- _Problem description_: Look below for the lines from the one with "U3 pin in-: N18 -> N13" to the one with "D1: LED (A N17, K", and copy exactly those lines, both ends included.

- _Revision comparison data_:
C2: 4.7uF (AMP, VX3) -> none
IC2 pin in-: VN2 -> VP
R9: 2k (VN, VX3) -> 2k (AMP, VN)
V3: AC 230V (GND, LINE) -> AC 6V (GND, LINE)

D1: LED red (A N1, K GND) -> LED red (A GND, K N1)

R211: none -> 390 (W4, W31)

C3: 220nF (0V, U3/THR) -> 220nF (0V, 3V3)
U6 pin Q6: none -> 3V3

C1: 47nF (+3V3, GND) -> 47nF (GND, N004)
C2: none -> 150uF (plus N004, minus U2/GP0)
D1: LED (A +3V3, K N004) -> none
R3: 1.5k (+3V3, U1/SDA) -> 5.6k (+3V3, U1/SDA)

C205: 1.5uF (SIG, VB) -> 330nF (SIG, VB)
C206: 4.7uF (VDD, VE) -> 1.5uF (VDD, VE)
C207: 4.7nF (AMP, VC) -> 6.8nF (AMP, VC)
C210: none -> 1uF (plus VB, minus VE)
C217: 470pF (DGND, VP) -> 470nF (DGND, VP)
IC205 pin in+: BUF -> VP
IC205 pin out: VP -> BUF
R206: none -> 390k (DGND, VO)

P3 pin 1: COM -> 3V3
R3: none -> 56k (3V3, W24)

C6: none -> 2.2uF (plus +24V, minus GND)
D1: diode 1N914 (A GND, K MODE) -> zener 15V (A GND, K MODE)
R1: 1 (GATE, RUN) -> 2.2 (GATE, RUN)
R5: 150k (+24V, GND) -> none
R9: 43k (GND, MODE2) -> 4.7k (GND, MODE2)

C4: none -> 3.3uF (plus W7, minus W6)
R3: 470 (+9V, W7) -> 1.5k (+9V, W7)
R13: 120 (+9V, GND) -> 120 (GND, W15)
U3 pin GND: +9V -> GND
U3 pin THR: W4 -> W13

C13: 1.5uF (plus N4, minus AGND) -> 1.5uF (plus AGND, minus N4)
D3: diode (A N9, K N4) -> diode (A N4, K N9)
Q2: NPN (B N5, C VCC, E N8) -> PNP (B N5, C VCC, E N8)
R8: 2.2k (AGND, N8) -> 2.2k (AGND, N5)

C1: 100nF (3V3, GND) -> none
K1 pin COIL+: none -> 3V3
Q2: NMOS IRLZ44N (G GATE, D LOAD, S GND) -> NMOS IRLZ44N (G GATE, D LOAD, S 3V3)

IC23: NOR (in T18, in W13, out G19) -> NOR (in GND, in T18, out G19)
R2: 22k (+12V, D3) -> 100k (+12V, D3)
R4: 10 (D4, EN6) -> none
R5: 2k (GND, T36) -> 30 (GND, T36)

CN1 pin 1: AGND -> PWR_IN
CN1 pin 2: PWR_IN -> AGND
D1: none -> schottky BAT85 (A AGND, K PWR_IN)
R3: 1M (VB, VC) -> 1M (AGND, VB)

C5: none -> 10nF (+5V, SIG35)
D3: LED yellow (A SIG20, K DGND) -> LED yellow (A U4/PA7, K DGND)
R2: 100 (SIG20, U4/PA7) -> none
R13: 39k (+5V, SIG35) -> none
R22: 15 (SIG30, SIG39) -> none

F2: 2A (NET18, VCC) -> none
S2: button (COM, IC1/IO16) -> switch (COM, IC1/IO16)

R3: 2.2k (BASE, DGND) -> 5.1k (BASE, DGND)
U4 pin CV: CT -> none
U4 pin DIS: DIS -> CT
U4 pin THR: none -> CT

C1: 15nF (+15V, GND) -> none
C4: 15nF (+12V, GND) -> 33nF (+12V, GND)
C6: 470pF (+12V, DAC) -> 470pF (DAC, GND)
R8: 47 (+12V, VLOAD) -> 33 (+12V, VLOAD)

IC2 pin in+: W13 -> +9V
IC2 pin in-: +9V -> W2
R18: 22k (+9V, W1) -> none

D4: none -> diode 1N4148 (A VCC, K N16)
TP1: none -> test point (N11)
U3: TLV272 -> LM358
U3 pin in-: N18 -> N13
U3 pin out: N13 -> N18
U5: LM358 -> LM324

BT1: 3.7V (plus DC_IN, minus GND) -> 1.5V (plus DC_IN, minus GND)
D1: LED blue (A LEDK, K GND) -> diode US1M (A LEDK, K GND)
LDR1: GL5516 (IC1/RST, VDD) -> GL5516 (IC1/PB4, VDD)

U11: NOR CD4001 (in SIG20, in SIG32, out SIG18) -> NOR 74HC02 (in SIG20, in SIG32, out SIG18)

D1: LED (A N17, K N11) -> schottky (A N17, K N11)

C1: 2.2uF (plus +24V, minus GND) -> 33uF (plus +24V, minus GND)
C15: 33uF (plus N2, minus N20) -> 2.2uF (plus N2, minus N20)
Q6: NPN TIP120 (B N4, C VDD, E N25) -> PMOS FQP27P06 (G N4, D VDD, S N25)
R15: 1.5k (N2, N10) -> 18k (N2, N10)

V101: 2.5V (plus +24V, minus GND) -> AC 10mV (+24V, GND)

- _Written solution_:
U3 pin in-: N18 -> N13
U3 pin out: N13 -> N18
U5: LM358 -> LM324

BT1: 3.7V (plus DC_IN, minus GND) -> 1.5V (plus DC_IN, minus GND)
D1: LED blue (A LEDK, K GND) -> diode US1M (A LEDK, K GND)
LDR1: GL5516 (IC1/RST, VDD) -> GL5516 (IC1/PB4, VDD)

U11: NOR CD4001 (in SIG20, in SIG32, out SIG18) -> NOR 74HC02 (in SIG20, in SIG32, out SIG18)

D1: LED (A N17, K N11) -> schottky (A N17, K N11)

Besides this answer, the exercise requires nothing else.